* [What the exercise asks] Without the images, output every record exactly as it appears.

Supplied data Start Marker

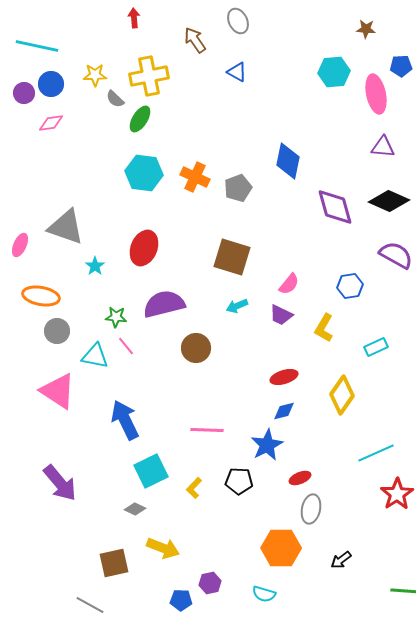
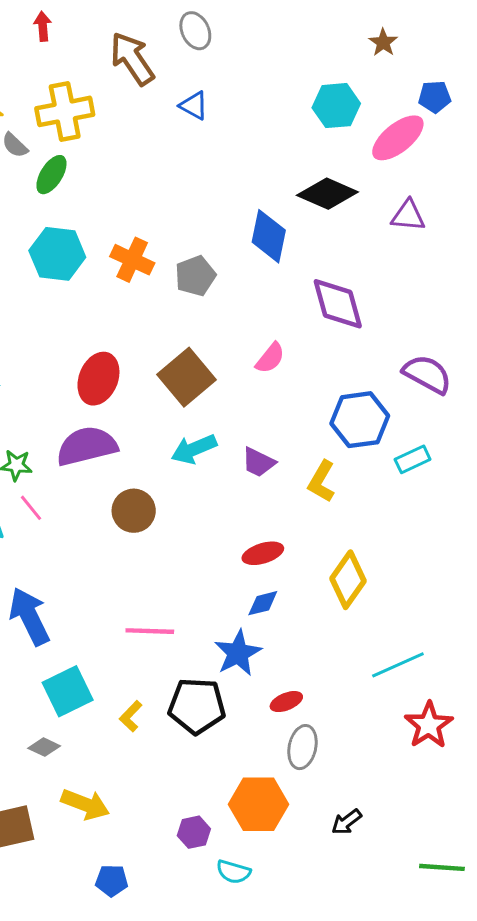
brown star: (366, 29) -> (383, 42), turned 30
brown arrow: (195, 40) -> (132, 59), size x1.4
pink ellipse: (376, 94) -> (398, 138), turned 63
black diamond: (389, 201) -> (327, 194), moved
red ellipse: (144, 248) -> (98, 379), moved
brown square: (232, 257) -> (187, 377), turned 33
pink semicircle: (289, 284) -> (270, 358), moved
blue hexagon: (350, 286) -> (360, 420), size x1.5
cyan arrow: (237, 306) -> (194, 449), size x1.4
cyan rectangle: (376, 347) -> (413, 459), moved
black pentagon: (239, 481) -> (197, 706), size x1.4
purple hexagon: (210, 583) -> (194, 832), moved

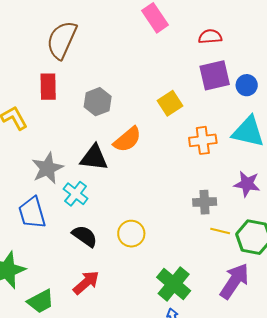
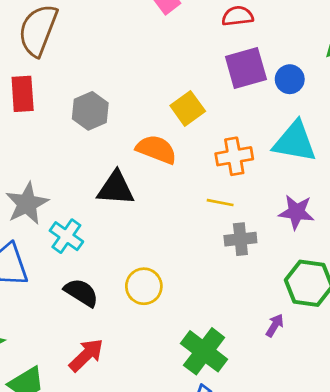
orange semicircle: (127, 139) -> (156, 149), moved, turned -116
black triangle: (94, 158) -> (116, 188), moved
yellow line: (220, 231) -> (220, 203), moved
purple arrow: (234, 281) -> (275, 325), moved, size x0.5

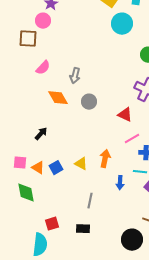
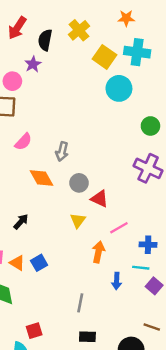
pink circle: (43, 21) -> (12, 81), moved
red triangle: (125, 115) -> (100, 199), moved
pink line: (132, 139) -> (119, 228), moved
yellow triangle: (81, 164) -> (78, 220), moved, turned 40
black rectangle: (83, 229) -> (87, 337), moved

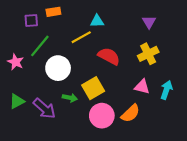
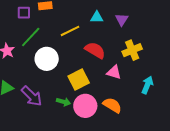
cyan triangle: (97, 21) -> (97, 17), moved
purple triangle: (149, 22) -> (122, 20), moved
pink triangle: (142, 87) -> (114, 72), moved
green arrow: (70, 98) -> (63, 102), moved
orange semicircle: (130, 113) -> (112, 105), turned -108

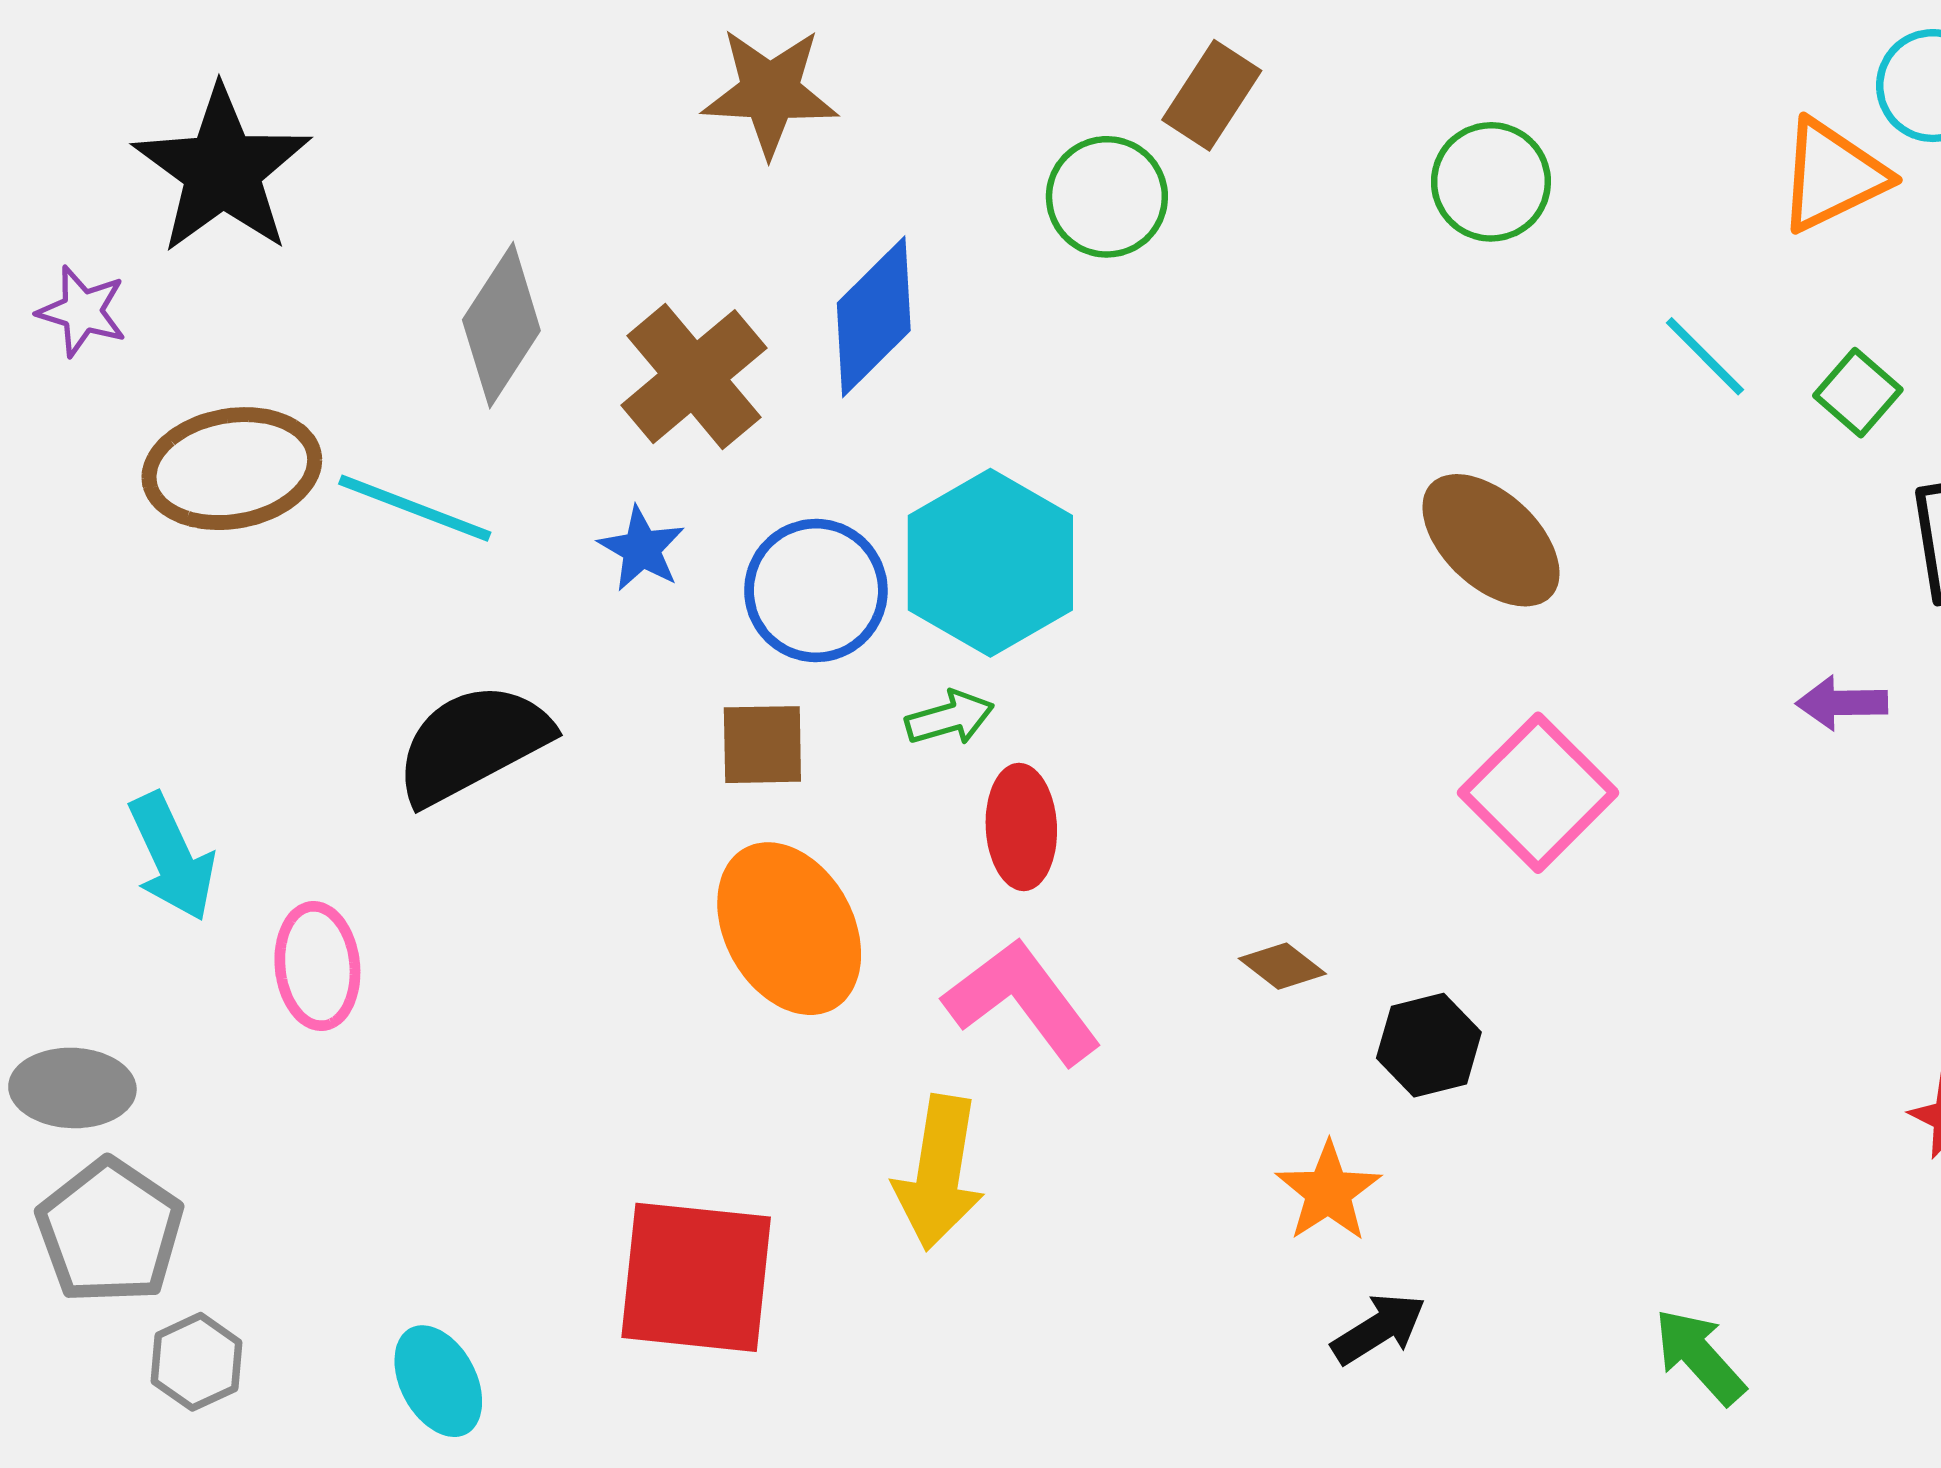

Supplied data End Marker

* [Output of the exercise]
brown star: (366, 29) -> (383, 42), turned 30
brown arrow: (195, 40) -> (132, 59), size x1.4
pink ellipse: (376, 94) -> (398, 138), turned 63
black diamond: (389, 201) -> (327, 194), moved
red ellipse: (144, 248) -> (98, 379), moved
brown square: (232, 257) -> (187, 377), turned 33
pink semicircle: (289, 284) -> (270, 358), moved
blue hexagon: (350, 286) -> (360, 420), size x1.5
cyan arrow: (237, 306) -> (194, 449), size x1.4
cyan rectangle: (376, 347) -> (413, 459), moved
black pentagon: (239, 481) -> (197, 706), size x1.4
purple hexagon: (210, 583) -> (194, 832), moved

orange semicircle: (127, 139) -> (156, 149), moved, turned -116
black triangle: (94, 158) -> (116, 188), moved
yellow line: (220, 231) -> (220, 203), moved
purple arrow: (234, 281) -> (275, 325), moved, size x0.5

pink circle: (43, 21) -> (12, 81), moved
red triangle: (125, 115) -> (100, 199), moved
pink line: (132, 139) -> (119, 228), moved
yellow triangle: (81, 164) -> (78, 220), moved, turned 40
black rectangle: (83, 229) -> (87, 337), moved

cyan triangle: (97, 21) -> (97, 17), moved
purple triangle: (149, 22) -> (122, 20), moved
pink triangle: (142, 87) -> (114, 72), moved
green arrow: (70, 98) -> (63, 102), moved
orange semicircle: (130, 113) -> (112, 105), turned -108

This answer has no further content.